Dataset entries:
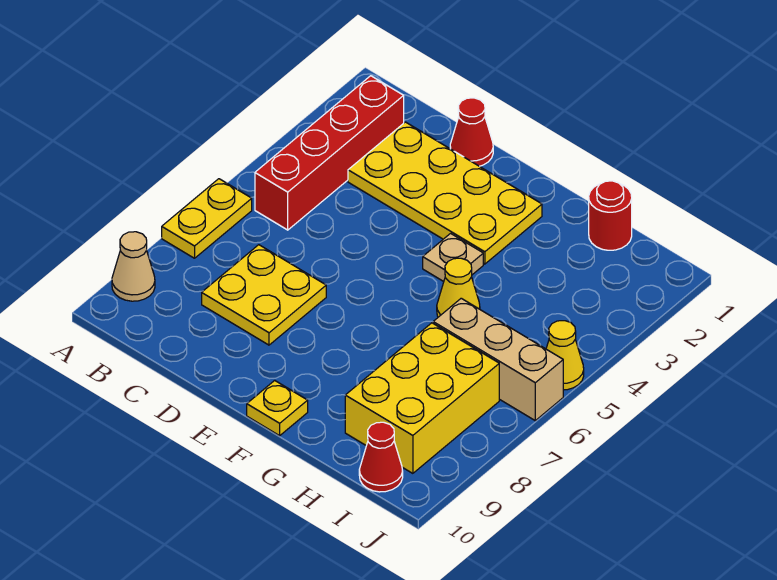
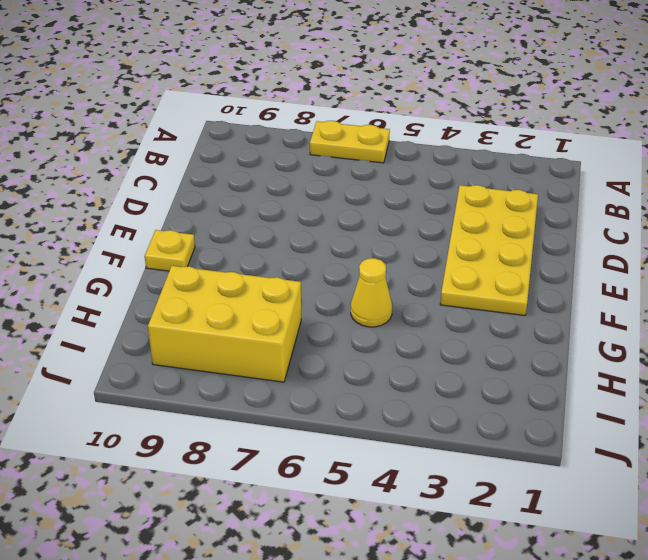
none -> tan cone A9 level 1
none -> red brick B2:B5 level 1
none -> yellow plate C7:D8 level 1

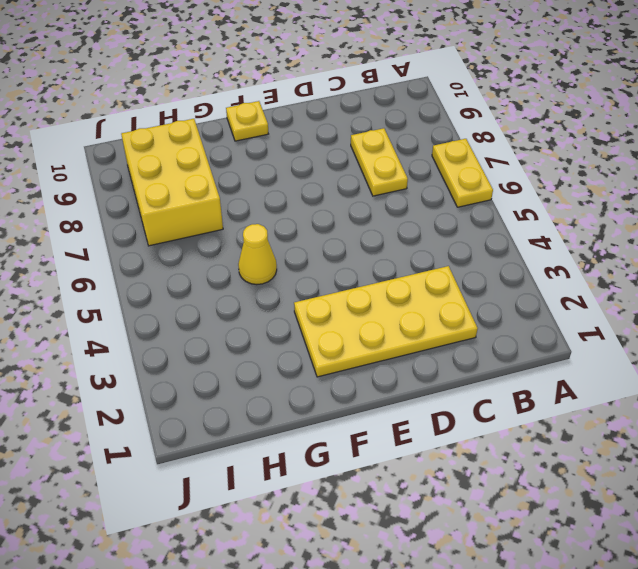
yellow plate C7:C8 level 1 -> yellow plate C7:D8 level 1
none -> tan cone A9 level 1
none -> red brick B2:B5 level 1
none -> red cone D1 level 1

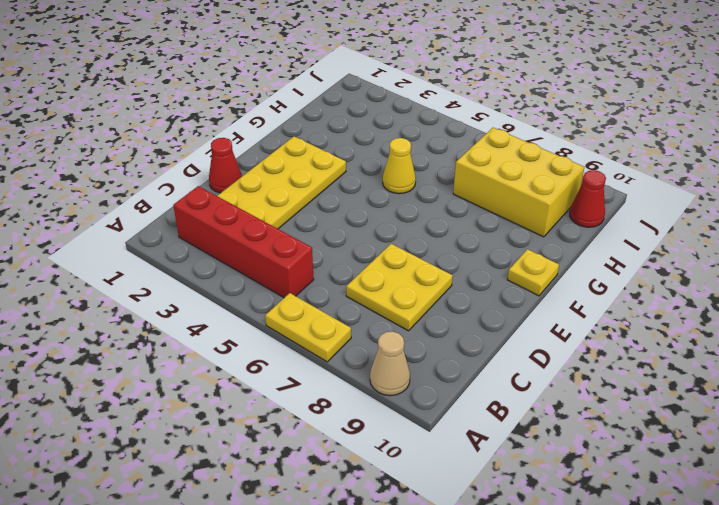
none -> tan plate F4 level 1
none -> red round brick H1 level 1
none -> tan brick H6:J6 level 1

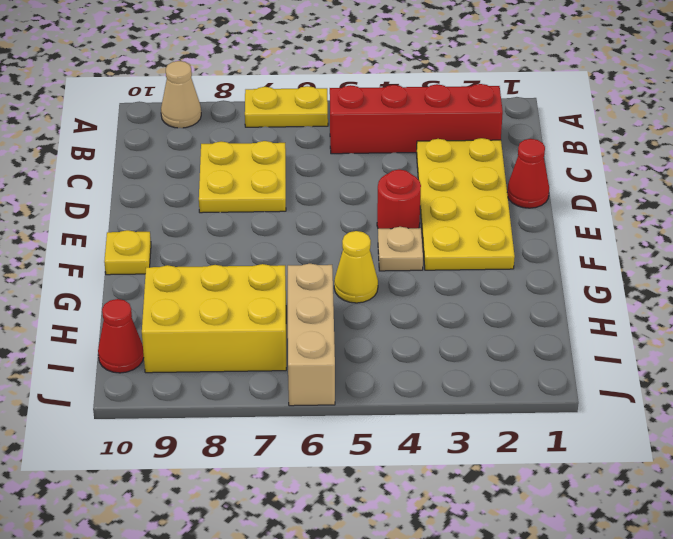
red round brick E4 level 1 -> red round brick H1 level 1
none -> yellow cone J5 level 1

--

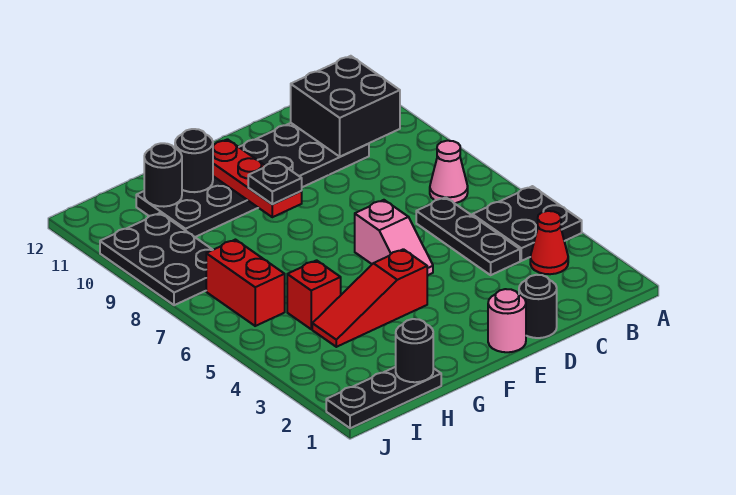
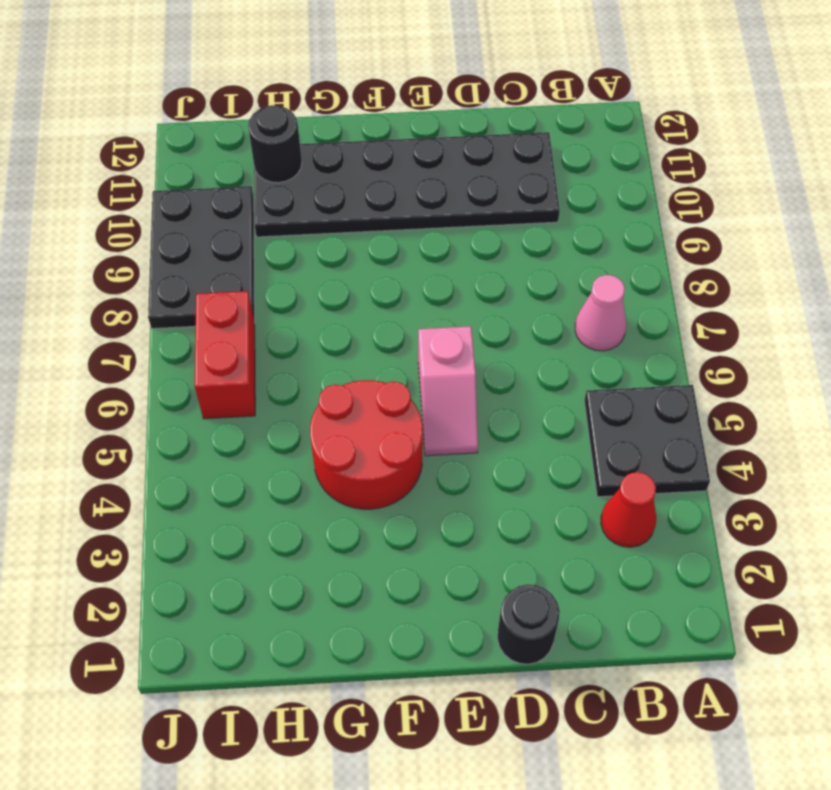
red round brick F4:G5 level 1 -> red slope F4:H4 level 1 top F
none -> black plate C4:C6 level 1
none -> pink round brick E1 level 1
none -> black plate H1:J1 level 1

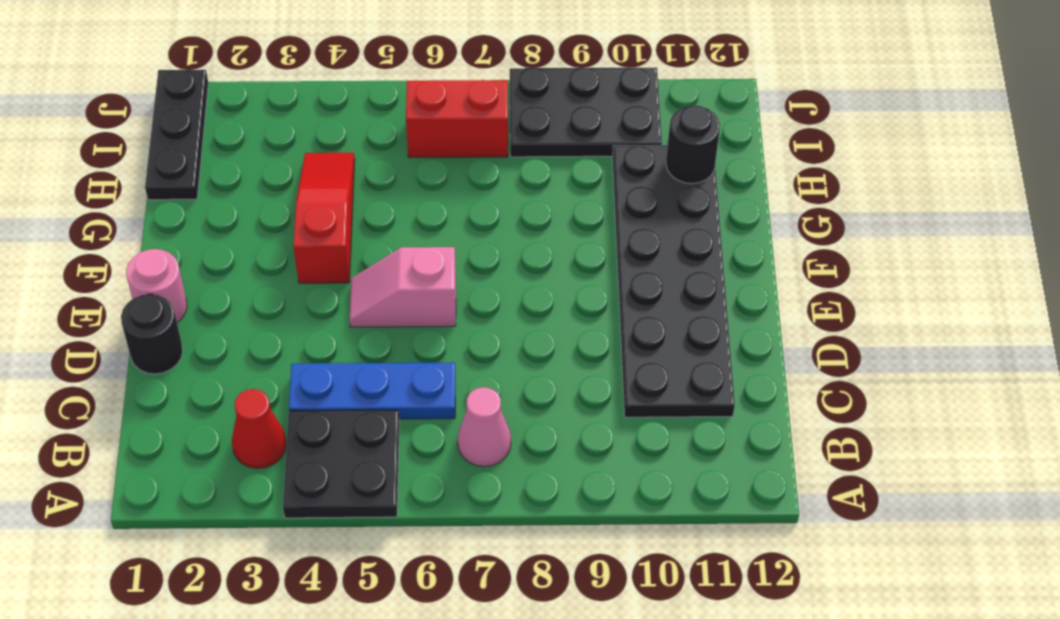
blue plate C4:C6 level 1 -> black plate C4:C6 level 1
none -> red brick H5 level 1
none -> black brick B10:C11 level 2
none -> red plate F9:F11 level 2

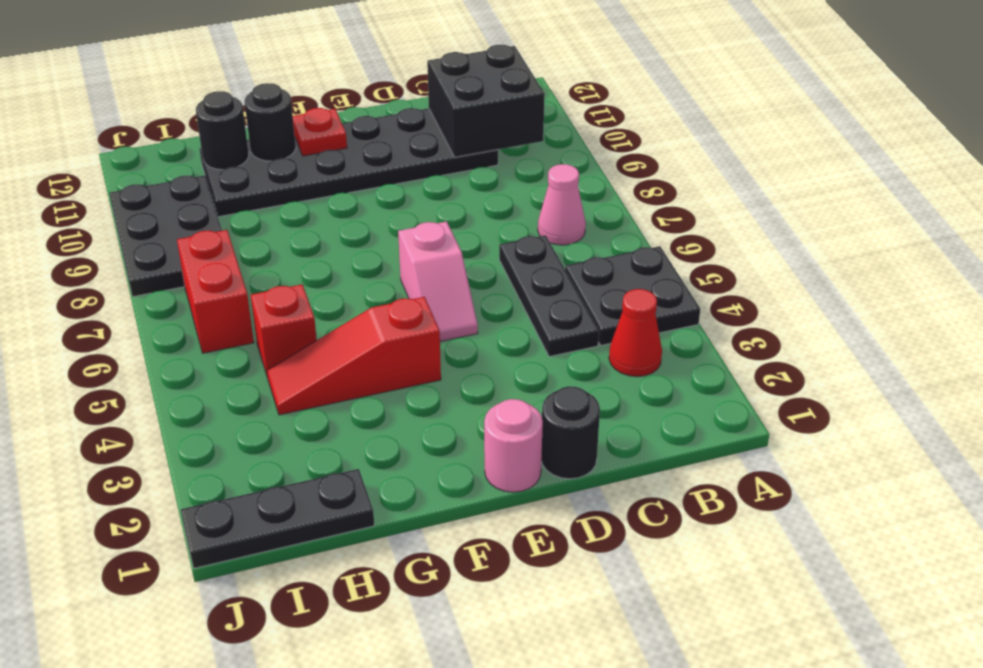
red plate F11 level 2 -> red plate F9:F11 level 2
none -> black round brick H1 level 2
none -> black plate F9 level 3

Aim of the task: Copy only the lines above from the one containing "none -> red cone D1 level 1" through the one containing "none -> yellow cone J5 level 1", both included. Leave out the pictures.

Task solution:
none -> red cone D1 level 1

none -> tan plate F4 level 1
none -> red round brick H1 level 1
none -> tan brick H6:J6 level 1

red round brick E4 level 1 -> red round brick H1 level 1
none -> yellow cone J5 level 1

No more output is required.